— BEGIN ENTRIES SUPPLIED —

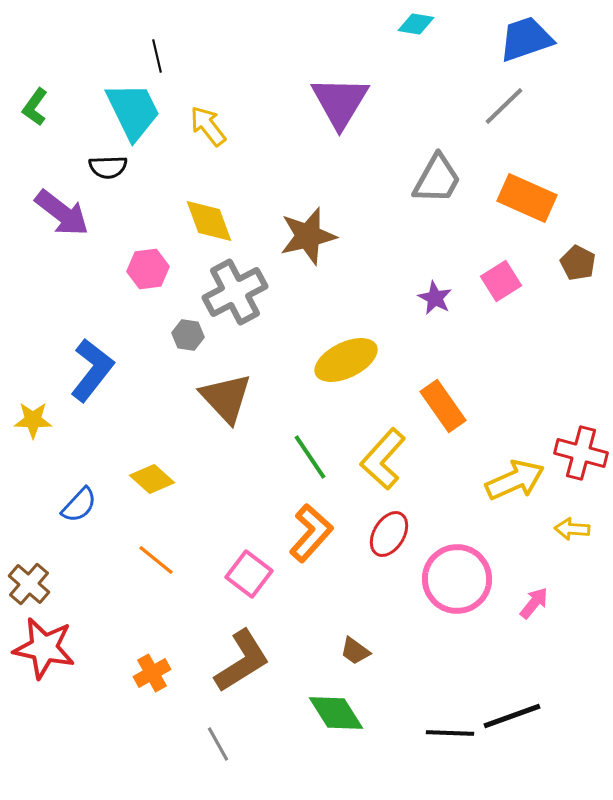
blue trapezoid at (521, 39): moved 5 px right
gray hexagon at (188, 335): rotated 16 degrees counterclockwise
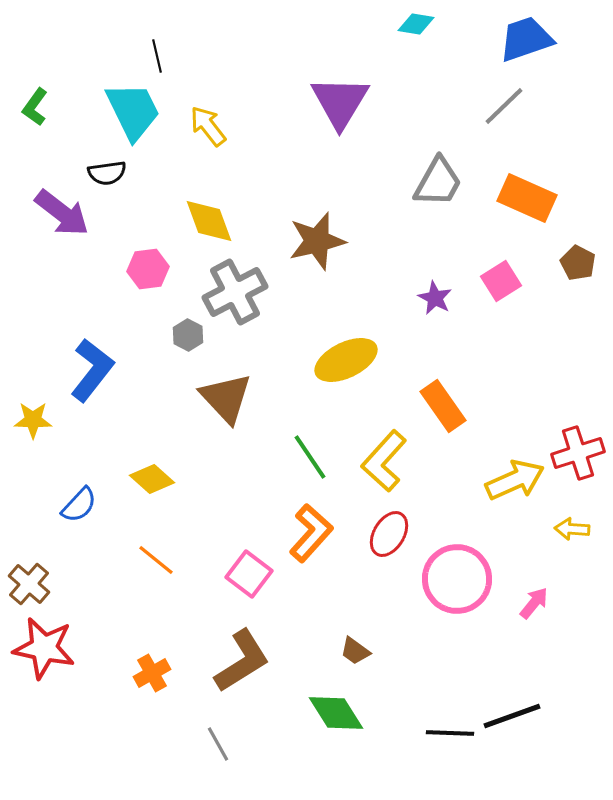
black semicircle at (108, 167): moved 1 px left, 6 px down; rotated 6 degrees counterclockwise
gray trapezoid at (437, 179): moved 1 px right, 3 px down
brown star at (308, 236): moved 9 px right, 5 px down
gray hexagon at (188, 335): rotated 20 degrees clockwise
red cross at (581, 453): moved 3 px left; rotated 33 degrees counterclockwise
yellow L-shape at (383, 459): moved 1 px right, 2 px down
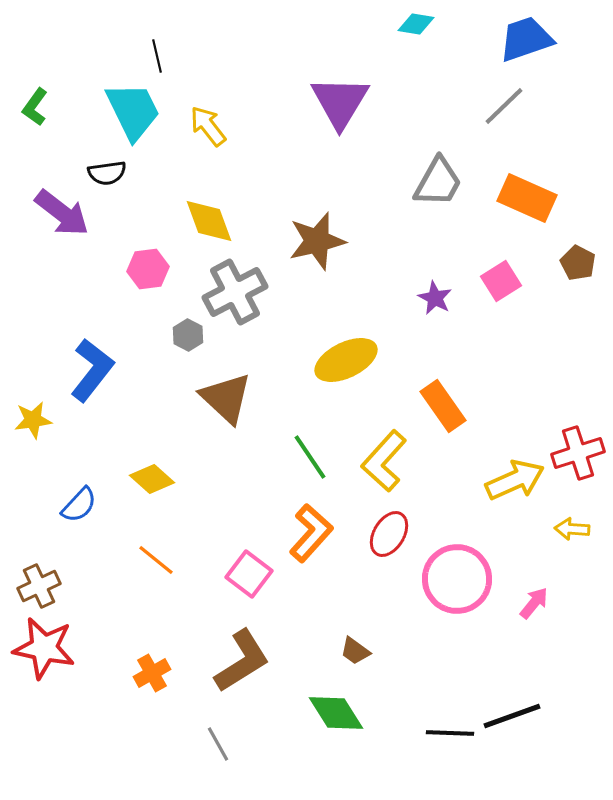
brown triangle at (226, 398): rotated 4 degrees counterclockwise
yellow star at (33, 420): rotated 9 degrees counterclockwise
brown cross at (29, 584): moved 10 px right, 2 px down; rotated 24 degrees clockwise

— END ENTRIES SUPPLIED —

- _EXERCISE BRIEF_: Format the records above as a Markdown table with the columns Row and Line, numbering each row in order and skipping blank lines. Leave the picture lines out of the table.

- _WRITTEN ANSWER_:
| Row | Line |
|---|---|
| 1 | blue trapezoid at (521, 39): moved 5 px right |
| 2 | gray hexagon at (188, 335): rotated 16 degrees counterclockwise |
| 3 | black semicircle at (108, 167): moved 1 px left, 6 px down; rotated 6 degrees counterclockwise |
| 4 | gray trapezoid at (437, 179): moved 1 px right, 3 px down |
| 5 | brown star at (308, 236): moved 9 px right, 5 px down |
| 6 | gray hexagon at (188, 335): rotated 20 degrees clockwise |
| 7 | red cross at (581, 453): moved 3 px left; rotated 33 degrees counterclockwise |
| 8 | yellow L-shape at (383, 459): moved 1 px right, 2 px down |
| 9 | brown triangle at (226, 398): rotated 4 degrees counterclockwise |
| 10 | yellow star at (33, 420): rotated 9 degrees counterclockwise |
| 11 | brown cross at (29, 584): moved 10 px right, 2 px down; rotated 24 degrees clockwise |